Before-and-after change data
□ □ □ □ □ □ □

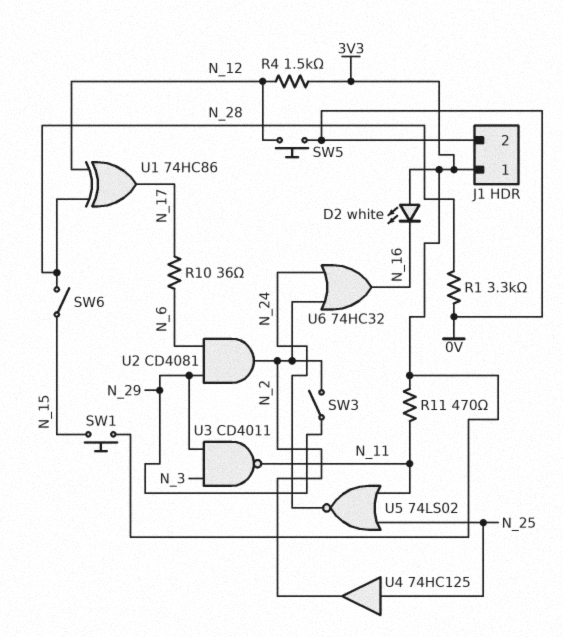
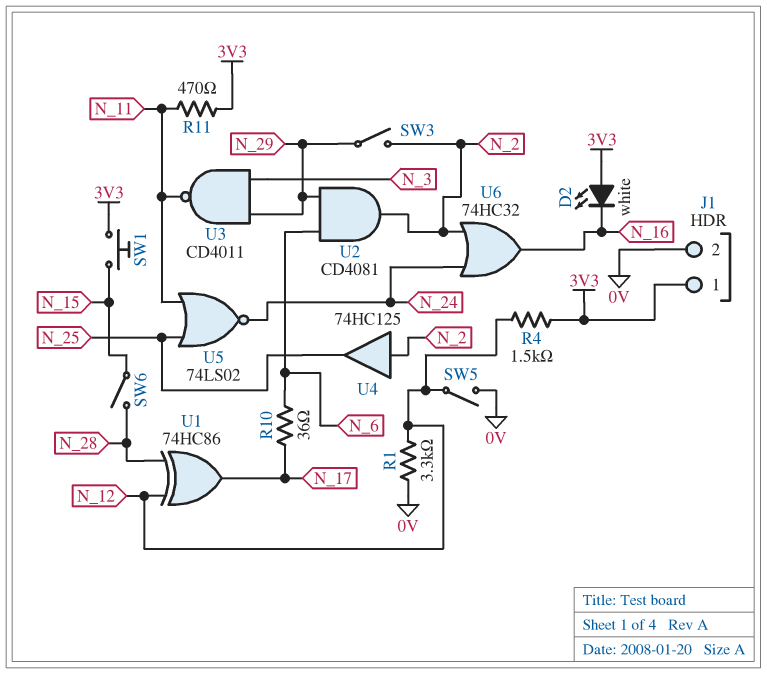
R1: 3.3k (0V, N_28) -> 3.3k (0V, N_12)
SW5: button (0V, N_12) -> switch (0V, N_12)
U4: buffer 74HC125 (in N_25, out N_2) -> buffer 74HC125 (in N_2, out N_25)

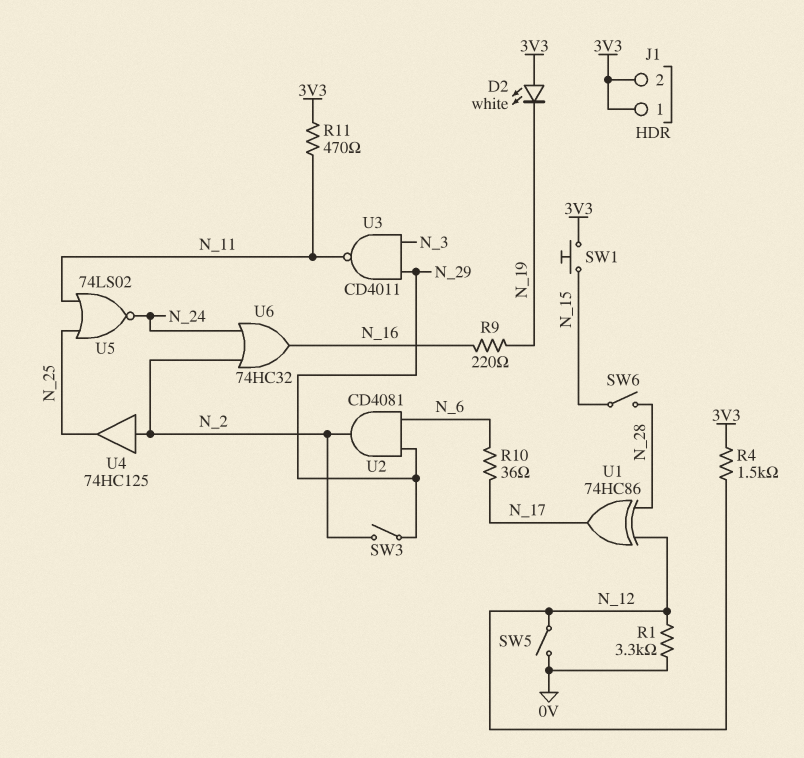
D2: LED white (A 3V3, K N_16) -> LED white (A 3V3, K N_19)
J1 pin 2: 0V -> 3V3
R9: none -> 220 (N_16, N_19)

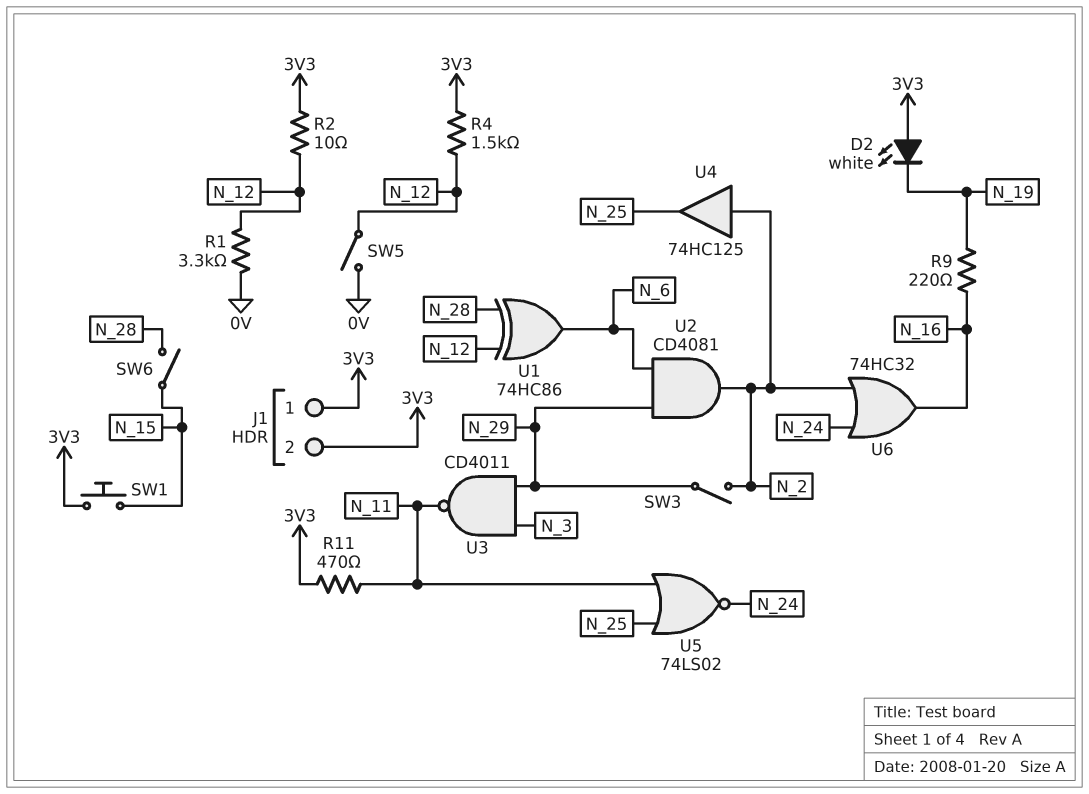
R2: none -> 10 (3V3, N_12)
R10: 36 (N_6, N_17) -> none
U1: XOR 74HC86 (in N_12, in N_28, out N_17) -> XOR 74HC86 (in N_12, in N_28, out N_6)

□ □ □ □ □ □ □

**WHAT YOU NEED TO DO**
Please report how many lines of the entries above contain the string "none". Reply with only the number.

**TASK SOLUTION**
3